***** MATERIAL TO PROCESS *****

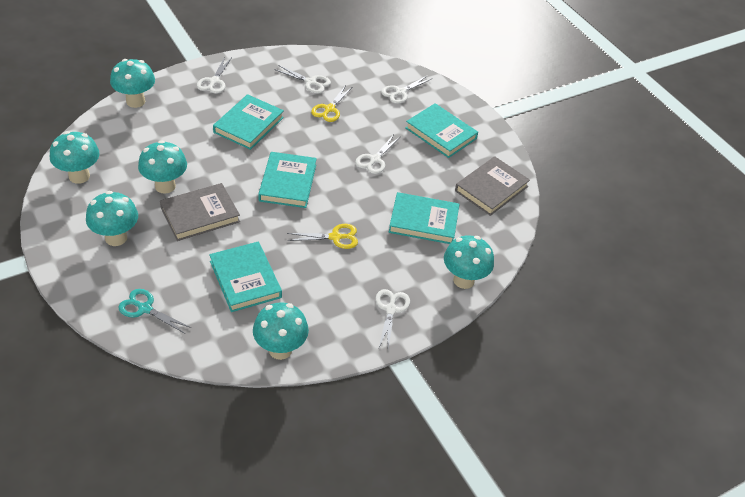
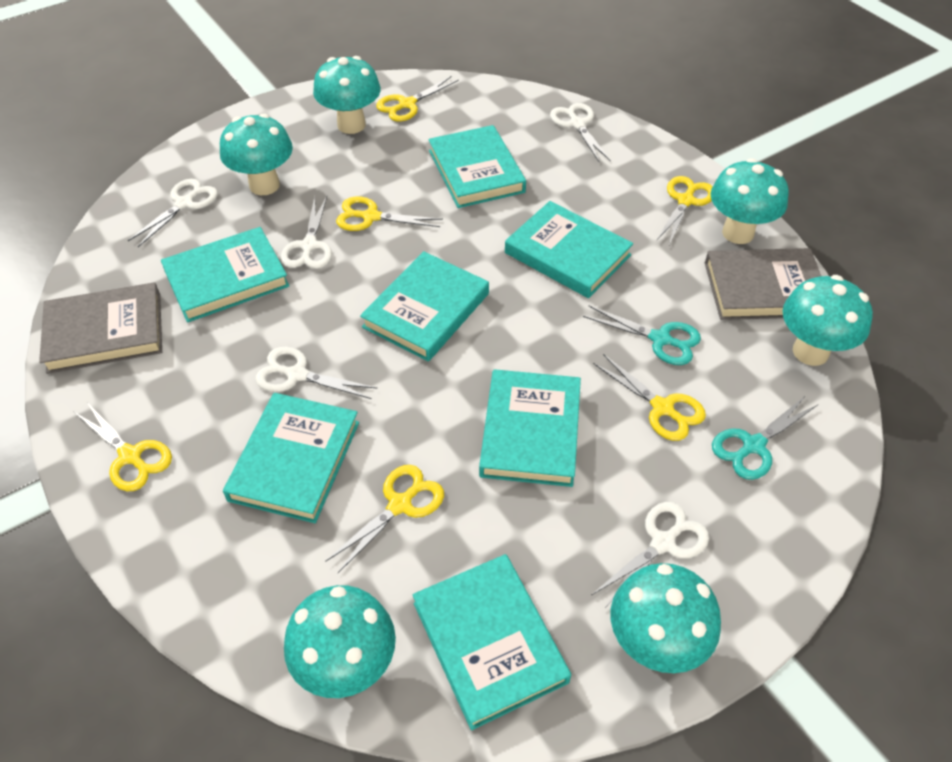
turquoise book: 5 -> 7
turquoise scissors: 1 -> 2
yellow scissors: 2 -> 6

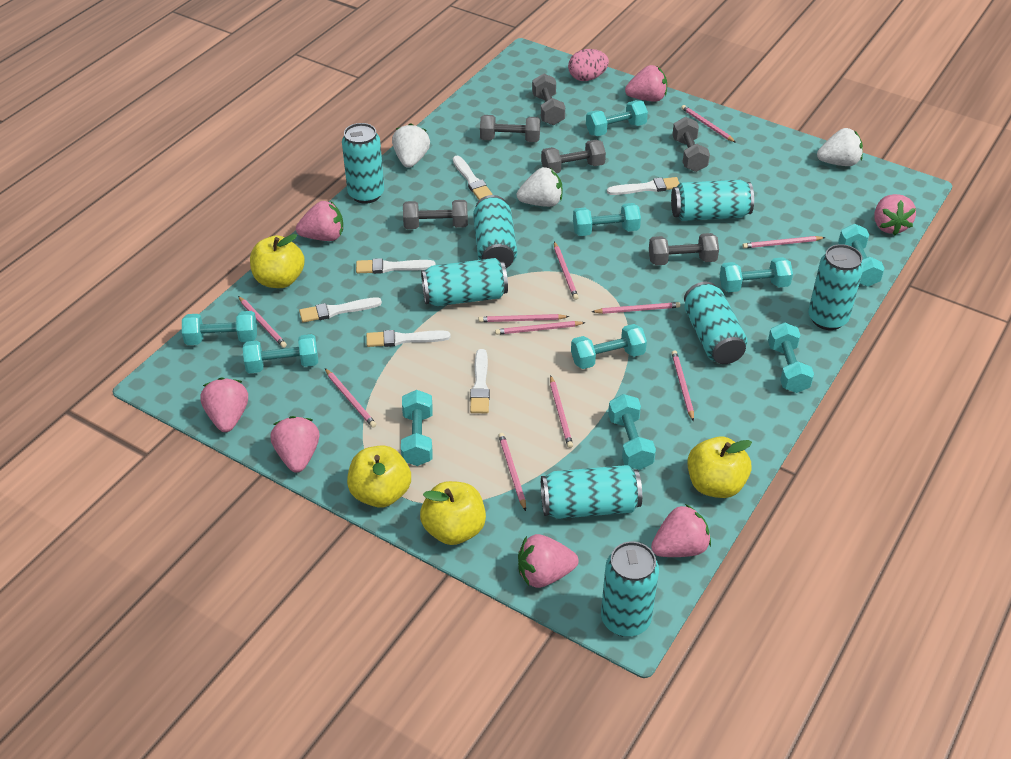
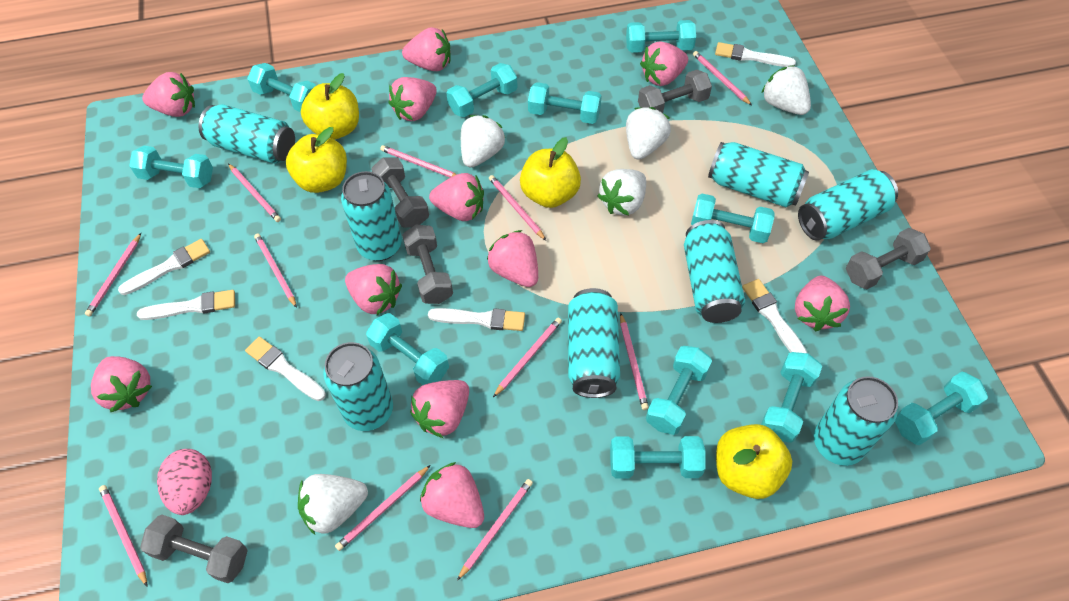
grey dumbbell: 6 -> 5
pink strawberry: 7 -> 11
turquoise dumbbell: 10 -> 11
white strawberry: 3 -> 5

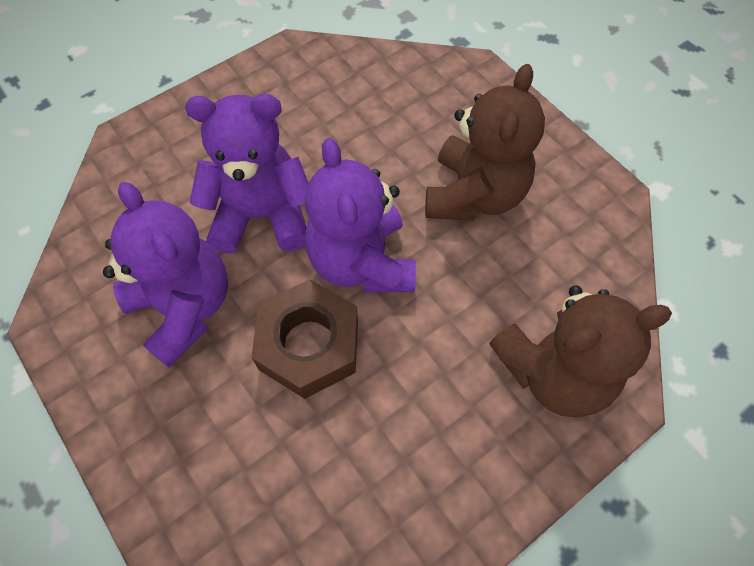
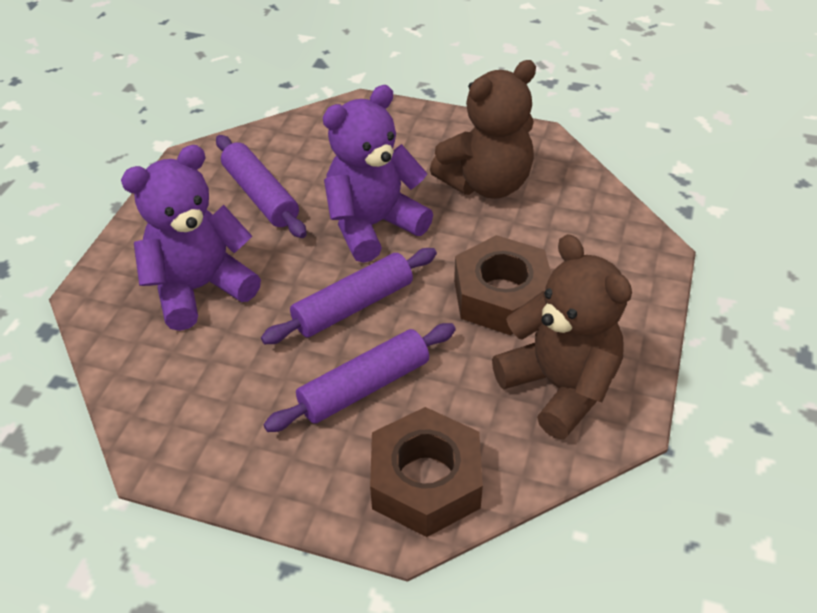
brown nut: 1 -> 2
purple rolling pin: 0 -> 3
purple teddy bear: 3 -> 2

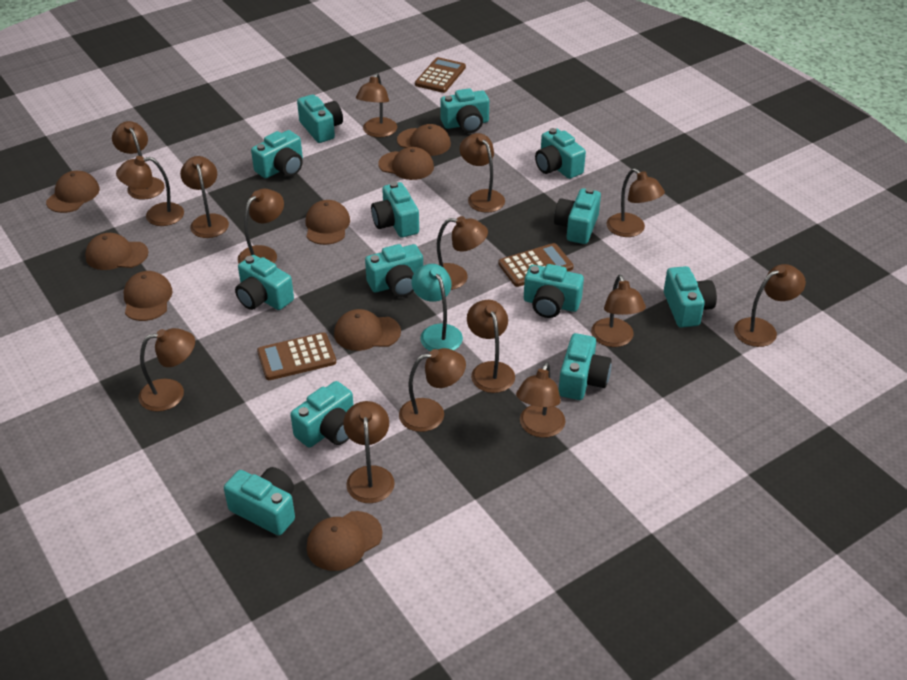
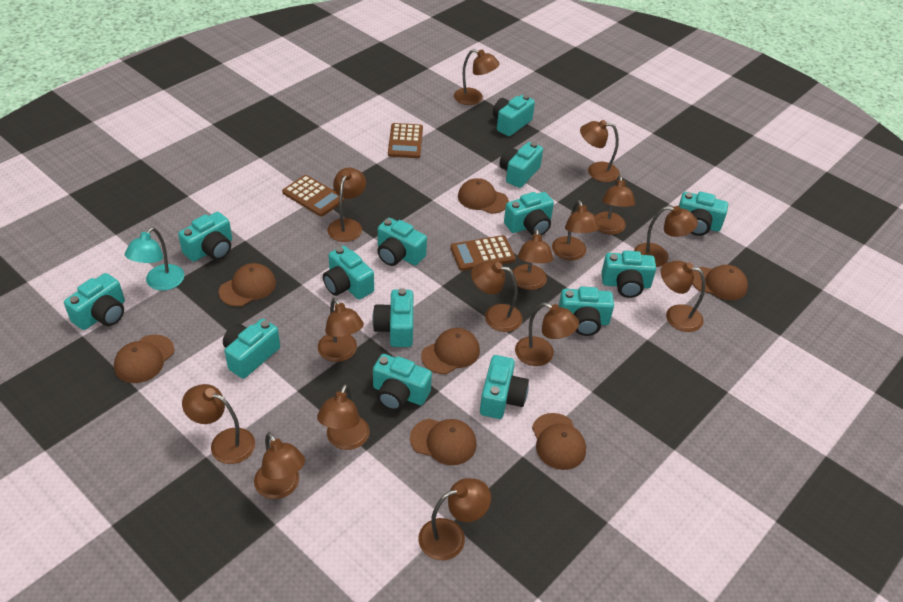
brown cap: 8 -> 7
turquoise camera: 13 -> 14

*****

GOAL OF THE EXERCISE
Check every line above for the string "purple", and copy the ones that have it.

EXPECTED OUTPUT
purple rolling pin: 0 -> 3
purple teddy bear: 3 -> 2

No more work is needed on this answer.